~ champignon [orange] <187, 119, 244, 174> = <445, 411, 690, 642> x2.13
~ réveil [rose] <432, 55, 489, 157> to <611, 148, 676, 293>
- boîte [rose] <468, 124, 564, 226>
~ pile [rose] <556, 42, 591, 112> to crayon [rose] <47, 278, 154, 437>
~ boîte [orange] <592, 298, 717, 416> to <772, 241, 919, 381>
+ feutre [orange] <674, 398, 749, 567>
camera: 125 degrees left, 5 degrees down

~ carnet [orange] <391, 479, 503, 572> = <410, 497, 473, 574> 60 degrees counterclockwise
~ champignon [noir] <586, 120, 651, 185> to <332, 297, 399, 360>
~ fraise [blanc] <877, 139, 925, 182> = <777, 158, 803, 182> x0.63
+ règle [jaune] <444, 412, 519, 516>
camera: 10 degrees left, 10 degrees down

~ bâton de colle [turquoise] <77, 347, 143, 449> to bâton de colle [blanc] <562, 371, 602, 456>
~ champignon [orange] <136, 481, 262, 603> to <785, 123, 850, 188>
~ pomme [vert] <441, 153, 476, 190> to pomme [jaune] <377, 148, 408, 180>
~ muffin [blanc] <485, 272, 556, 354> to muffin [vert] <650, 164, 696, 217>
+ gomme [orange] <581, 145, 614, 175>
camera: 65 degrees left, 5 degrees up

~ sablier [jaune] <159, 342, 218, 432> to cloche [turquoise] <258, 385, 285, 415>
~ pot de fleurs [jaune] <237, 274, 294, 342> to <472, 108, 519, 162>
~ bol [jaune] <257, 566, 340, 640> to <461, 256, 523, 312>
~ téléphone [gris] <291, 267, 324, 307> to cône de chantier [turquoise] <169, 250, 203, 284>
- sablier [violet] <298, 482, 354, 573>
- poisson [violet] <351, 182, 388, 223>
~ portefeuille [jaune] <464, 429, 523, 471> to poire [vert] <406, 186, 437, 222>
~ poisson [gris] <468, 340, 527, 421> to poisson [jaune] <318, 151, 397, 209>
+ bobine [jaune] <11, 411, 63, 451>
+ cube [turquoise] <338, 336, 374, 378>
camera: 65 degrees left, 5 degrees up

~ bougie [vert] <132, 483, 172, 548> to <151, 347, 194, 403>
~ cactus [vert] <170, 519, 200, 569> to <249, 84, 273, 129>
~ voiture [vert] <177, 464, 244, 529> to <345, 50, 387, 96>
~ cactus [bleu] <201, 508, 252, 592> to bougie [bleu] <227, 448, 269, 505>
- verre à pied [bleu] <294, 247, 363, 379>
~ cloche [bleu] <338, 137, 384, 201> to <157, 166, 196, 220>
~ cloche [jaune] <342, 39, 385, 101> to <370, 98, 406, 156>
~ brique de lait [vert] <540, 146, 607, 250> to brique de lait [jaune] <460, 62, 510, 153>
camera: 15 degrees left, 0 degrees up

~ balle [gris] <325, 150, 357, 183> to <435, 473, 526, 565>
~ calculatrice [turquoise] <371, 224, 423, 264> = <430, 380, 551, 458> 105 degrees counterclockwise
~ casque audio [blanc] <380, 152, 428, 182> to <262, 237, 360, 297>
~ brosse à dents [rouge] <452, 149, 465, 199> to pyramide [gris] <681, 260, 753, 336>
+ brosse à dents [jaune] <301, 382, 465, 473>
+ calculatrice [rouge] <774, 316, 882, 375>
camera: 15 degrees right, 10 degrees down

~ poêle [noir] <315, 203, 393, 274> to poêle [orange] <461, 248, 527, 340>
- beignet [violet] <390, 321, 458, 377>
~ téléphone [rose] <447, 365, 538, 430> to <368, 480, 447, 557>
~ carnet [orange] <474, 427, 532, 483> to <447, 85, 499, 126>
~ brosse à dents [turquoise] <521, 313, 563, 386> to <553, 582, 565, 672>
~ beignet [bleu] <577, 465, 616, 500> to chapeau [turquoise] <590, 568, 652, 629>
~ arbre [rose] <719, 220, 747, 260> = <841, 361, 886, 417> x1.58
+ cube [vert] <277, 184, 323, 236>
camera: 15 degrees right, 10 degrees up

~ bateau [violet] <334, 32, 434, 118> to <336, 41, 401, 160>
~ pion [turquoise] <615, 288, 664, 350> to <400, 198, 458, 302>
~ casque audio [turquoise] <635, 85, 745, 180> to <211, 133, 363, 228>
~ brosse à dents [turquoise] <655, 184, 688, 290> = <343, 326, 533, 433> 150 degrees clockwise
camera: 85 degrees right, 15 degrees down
************
What the exercise asks
Reproduce, character for character, only the lines of the preceding data that start at the line with "- boîte [rose] <468, 124, 564, 226>" and end at the line with "398, 749, 567>", both included.

Answer box
- boîte [rose] <468, 124, 564, 226>
~ pile [rose] <556, 42, 591, 112> to crayon [rose] <47, 278, 154, 437>
~ boîte [orange] <592, 298, 717, 416> to <772, 241, 919, 381>
+ feutre [orange] <674, 398, 749, 567>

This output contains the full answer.